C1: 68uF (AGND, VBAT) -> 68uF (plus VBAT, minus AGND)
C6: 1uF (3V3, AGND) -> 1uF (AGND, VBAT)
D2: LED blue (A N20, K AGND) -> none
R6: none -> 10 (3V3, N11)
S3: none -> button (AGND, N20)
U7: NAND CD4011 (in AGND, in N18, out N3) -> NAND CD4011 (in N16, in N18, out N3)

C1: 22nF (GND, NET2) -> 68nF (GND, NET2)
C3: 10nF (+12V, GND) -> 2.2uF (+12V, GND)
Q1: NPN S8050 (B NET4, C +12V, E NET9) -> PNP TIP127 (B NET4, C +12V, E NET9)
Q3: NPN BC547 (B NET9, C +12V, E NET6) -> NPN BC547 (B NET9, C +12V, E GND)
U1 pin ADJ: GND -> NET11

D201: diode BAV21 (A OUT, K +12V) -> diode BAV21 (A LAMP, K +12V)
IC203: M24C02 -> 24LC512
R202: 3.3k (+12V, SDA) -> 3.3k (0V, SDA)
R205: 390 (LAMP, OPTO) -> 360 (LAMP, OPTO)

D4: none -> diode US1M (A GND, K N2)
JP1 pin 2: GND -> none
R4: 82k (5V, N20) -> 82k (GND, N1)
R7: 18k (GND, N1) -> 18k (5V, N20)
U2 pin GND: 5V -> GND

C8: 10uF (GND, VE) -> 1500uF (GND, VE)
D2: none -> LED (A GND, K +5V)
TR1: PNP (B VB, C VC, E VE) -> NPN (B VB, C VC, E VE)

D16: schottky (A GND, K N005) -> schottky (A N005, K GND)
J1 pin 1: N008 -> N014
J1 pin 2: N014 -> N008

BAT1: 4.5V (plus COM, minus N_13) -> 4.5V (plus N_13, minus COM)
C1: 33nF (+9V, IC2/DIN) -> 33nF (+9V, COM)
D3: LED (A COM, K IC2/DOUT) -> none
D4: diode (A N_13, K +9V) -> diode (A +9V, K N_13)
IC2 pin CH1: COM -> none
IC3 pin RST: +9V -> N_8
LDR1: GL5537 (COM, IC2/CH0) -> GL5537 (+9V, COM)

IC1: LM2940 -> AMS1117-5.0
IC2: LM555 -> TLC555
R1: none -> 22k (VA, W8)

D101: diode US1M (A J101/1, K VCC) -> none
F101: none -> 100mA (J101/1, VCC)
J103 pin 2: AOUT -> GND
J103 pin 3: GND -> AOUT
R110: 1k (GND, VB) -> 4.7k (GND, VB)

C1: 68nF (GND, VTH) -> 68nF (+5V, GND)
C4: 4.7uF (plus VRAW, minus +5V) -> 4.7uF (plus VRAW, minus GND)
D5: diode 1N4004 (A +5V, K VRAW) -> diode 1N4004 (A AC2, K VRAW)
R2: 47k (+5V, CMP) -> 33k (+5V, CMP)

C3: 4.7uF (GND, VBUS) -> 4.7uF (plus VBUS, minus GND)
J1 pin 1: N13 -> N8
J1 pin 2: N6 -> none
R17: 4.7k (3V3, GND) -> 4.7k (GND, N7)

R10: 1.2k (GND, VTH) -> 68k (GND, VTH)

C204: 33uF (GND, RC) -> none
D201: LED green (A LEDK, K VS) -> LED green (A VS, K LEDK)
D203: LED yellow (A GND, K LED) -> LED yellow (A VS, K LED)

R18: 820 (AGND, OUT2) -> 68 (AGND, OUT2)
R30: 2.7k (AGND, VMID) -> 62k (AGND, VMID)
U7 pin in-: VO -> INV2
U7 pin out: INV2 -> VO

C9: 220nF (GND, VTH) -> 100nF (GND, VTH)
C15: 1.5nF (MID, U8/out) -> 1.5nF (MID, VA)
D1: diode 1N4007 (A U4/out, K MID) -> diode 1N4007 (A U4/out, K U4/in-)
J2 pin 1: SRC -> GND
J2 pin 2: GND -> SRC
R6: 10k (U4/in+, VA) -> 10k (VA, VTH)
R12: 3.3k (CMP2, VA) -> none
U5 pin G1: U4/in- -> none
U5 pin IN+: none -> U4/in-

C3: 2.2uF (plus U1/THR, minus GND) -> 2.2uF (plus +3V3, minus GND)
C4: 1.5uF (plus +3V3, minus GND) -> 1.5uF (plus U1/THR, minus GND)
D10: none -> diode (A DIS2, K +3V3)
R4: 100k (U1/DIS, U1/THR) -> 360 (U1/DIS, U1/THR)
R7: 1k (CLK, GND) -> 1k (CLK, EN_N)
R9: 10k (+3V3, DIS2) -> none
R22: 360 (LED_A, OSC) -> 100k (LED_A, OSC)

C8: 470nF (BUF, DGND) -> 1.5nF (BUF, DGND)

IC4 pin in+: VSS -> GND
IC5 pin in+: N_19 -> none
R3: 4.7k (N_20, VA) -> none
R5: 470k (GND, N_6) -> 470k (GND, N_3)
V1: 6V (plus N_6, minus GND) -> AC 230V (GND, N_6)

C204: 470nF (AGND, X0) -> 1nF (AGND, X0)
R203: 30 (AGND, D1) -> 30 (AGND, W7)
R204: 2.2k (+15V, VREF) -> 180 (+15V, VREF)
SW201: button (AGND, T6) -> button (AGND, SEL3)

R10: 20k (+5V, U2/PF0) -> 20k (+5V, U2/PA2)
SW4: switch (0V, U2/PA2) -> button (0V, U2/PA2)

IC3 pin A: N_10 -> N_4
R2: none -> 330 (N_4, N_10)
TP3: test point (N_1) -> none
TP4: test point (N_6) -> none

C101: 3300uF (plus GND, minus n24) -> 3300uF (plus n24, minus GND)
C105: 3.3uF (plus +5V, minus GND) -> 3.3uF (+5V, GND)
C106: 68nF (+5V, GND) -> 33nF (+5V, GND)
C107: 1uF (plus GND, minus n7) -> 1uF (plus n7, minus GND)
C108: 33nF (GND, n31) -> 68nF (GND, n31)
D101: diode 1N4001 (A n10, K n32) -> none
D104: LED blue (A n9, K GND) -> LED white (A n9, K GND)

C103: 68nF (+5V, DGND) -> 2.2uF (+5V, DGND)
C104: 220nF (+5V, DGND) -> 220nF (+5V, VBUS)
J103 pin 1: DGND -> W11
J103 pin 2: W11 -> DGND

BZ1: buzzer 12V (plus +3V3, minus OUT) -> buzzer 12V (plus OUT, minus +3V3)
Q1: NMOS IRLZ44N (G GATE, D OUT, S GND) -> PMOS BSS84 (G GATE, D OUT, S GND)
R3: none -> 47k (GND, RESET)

▶ Instructions for the task: The response should hold exactly the lines starting at the line with "D10: none -> diode (A DIS2, K +3V3)" and ending at the line with "C105: 3.3uF (plus", and no other line of the material above.

▶ Task result:
D10: none -> diode (A DIS2, K +3V3)
R4: 100k (U1/DIS, U1/THR) -> 360 (U1/DIS, U1/THR)
R7: 1k (CLK, GND) -> 1k (CLK, EN_N)
R9: 10k (+3V3, DIS2) -> none
R22: 360 (LED_A, OSC) -> 100k (LED_A, OSC)

C8: 470nF (BUF, DGND) -> 1.5nF (BUF, DGND)

IC4 pin in+: VSS -> GND
IC5 pin in+: N_19 -> none
R3: 4.7k (N_20, VA) -> none
R5: 470k (GND, N_6) -> 470k (GND, N_3)
V1: 6V (plus N_6, minus GND) -> AC 230V (GND, N_6)

C204: 470nF (AGND, X0) -> 1nF (AGND, X0)
R203: 30 (AGND, D1) -> 30 (AGND, W7)
R204: 2.2k (+15V, VREF) -> 180 (+15V, VREF)
SW201: button (AGND, T6) -> button (AGND, SEL3)

R10: 20k (+5V, U2/PF0) -> 20k (+5V, U2/PA2)
SW4: switch (0V, U2/PA2) -> button (0V, U2/PA2)

IC3 pin A: N_10 -> N_4
R2: none -> 330 (N_4, N_10)
TP3: test point (N_1) -> none
TP4: test point (N_6) -> none

C101: 3300uF (plus GND, minus n24) -> 3300uF (plus n24, minus GND)
C105: 3.3uF (plus +5V, minus GND) -> 3.3uF (+5V, GND)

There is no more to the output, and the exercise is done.